◆ Exercise details:
Once you find a line containing the word "ellipse" in the entries below, copy it.
========================================================================
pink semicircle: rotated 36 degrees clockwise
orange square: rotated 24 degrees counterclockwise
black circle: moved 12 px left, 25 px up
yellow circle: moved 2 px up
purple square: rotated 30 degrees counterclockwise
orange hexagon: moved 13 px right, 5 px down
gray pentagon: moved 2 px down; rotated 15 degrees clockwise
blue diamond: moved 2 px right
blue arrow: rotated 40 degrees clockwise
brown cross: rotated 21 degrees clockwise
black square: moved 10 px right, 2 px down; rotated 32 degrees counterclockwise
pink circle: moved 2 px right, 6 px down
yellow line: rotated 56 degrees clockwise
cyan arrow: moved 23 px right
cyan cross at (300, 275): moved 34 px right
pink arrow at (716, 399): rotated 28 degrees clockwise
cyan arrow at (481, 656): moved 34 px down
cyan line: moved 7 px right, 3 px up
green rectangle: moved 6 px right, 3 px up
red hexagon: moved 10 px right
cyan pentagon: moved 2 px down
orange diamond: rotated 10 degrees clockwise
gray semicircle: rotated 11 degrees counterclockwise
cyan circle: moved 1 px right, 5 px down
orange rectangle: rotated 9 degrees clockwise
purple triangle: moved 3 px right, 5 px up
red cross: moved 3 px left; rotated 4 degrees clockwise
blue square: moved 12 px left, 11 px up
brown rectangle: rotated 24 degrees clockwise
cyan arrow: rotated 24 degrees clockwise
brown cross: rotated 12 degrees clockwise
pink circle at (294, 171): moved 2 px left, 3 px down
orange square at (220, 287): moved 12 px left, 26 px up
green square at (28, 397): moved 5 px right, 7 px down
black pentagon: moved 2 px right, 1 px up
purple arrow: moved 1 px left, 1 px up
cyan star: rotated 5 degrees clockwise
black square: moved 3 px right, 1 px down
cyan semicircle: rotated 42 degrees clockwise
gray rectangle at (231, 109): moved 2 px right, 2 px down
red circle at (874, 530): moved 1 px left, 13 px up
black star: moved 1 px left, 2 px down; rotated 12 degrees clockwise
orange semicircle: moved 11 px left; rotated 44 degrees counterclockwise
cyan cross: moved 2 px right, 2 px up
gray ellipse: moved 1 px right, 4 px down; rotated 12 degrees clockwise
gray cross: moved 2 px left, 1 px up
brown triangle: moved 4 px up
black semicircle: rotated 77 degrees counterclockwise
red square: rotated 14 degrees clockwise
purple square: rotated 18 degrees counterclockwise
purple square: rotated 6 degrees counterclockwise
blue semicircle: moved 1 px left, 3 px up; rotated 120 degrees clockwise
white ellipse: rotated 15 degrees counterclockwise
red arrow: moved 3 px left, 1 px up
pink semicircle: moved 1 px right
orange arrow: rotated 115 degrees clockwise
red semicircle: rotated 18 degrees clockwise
========================================================================
◆ Output below:
gray ellipse: moved 1 px right, 4 px down; rotated 12 degrees clockwise
white ellipse: rotated 15 degrees counterclockwise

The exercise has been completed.